Your instructions
From the data below, copy exactly the lines that lie between the one holding "camera_right=-85 camera_up=-10" and the one holding "op=colour; was=Sechskantmutter/rot; now=Sechskantmutter/türkis;", including both, and nothing more.

[Task material — start]

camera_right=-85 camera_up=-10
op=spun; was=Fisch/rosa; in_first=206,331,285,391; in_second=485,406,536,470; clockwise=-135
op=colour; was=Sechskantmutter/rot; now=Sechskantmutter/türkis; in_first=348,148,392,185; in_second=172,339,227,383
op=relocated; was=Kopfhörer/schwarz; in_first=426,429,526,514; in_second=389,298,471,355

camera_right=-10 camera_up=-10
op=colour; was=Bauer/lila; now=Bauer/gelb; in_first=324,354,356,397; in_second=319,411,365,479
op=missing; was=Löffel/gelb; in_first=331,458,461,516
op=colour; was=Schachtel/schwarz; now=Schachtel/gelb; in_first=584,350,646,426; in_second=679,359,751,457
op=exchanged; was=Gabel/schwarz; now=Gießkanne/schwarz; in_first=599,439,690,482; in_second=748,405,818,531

[Task material — finish]
[Task material — start]

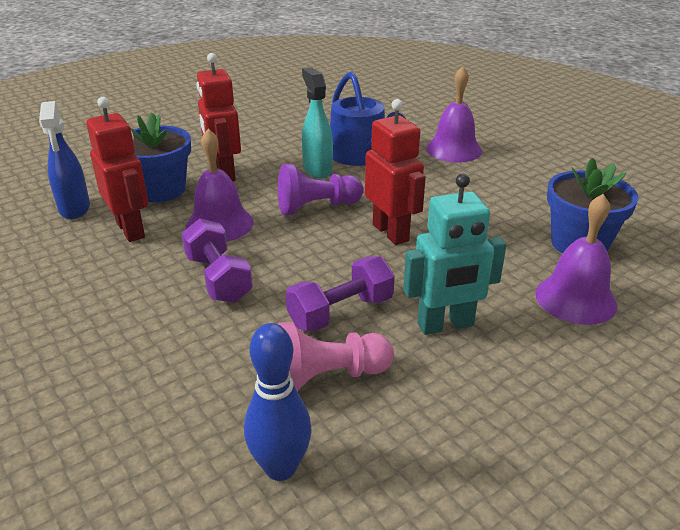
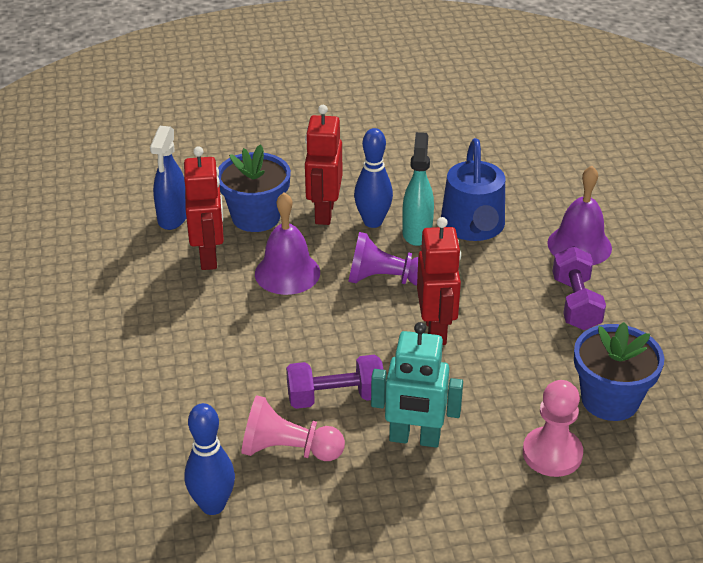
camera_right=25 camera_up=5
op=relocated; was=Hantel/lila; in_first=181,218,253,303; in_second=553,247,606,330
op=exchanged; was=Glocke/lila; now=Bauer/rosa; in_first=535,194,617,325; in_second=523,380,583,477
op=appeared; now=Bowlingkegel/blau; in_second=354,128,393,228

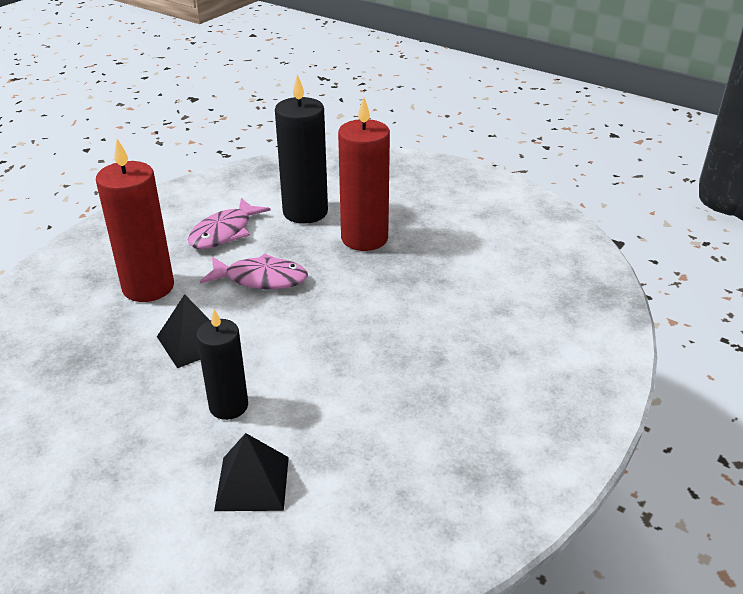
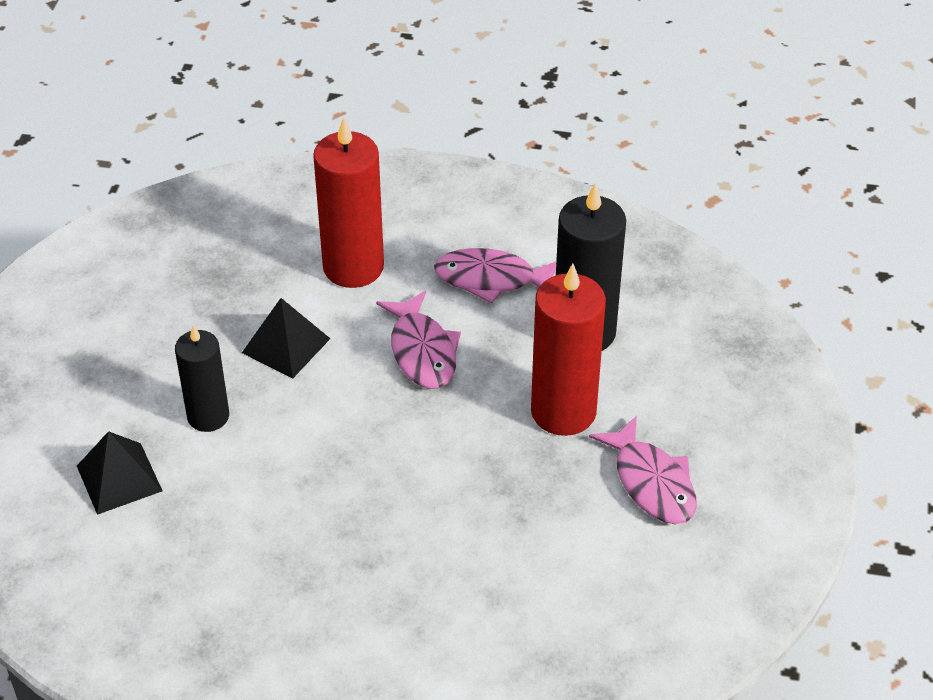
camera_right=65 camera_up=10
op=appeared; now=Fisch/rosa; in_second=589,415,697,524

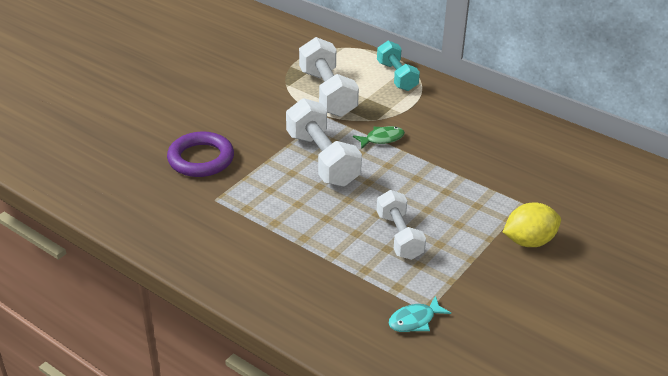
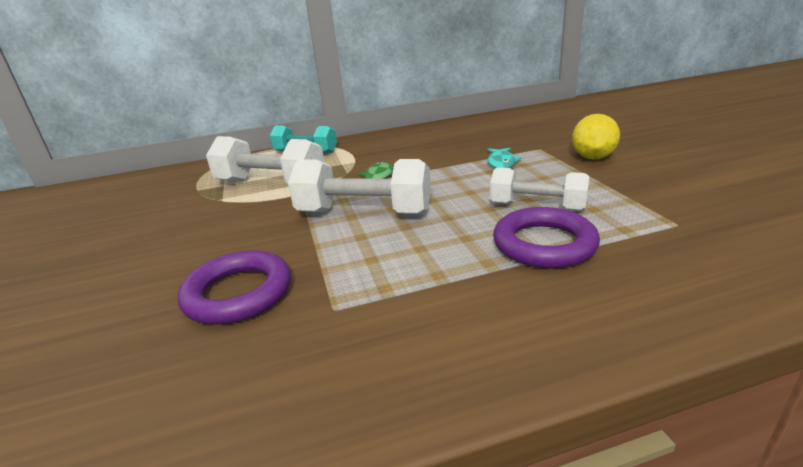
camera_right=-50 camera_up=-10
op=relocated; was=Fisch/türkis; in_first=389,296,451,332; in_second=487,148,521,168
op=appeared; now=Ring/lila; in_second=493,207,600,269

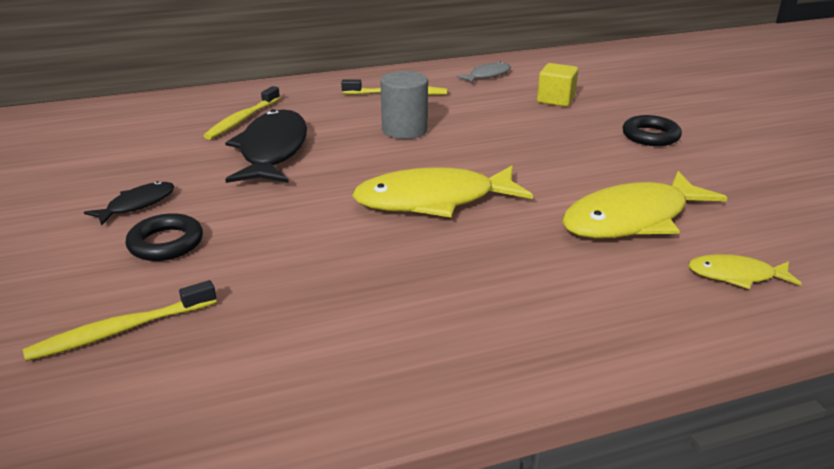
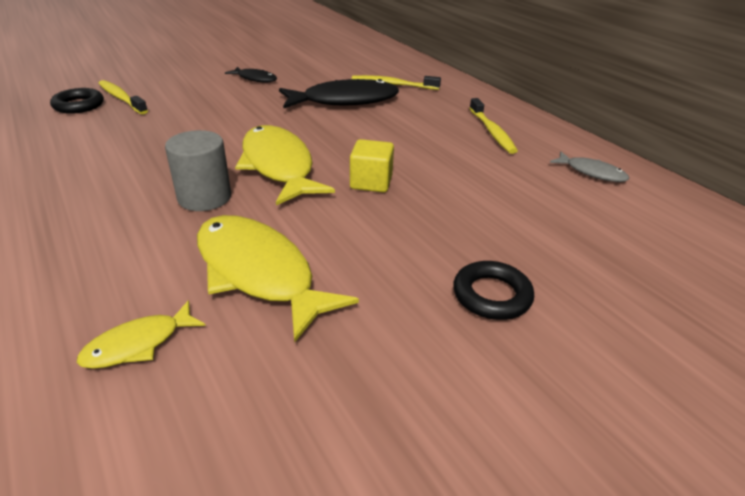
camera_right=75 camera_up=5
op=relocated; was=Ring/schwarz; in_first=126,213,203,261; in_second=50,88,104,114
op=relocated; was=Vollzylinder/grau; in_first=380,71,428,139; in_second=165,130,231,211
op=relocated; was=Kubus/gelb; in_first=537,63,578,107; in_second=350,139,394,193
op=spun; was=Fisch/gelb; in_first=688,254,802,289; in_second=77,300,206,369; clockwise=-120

[Task material — finish]

Your response
camera_right=-85 camera_up=-10
op=spun; was=Fisch/rosa; in_first=206,331,285,391; in_second=485,406,536,470; clockwise=-135
op=colour; was=Sechskantmutter/rot; now=Sechskantmutter/türkis; in_first=348,148,392,185; in_second=172,339,227,383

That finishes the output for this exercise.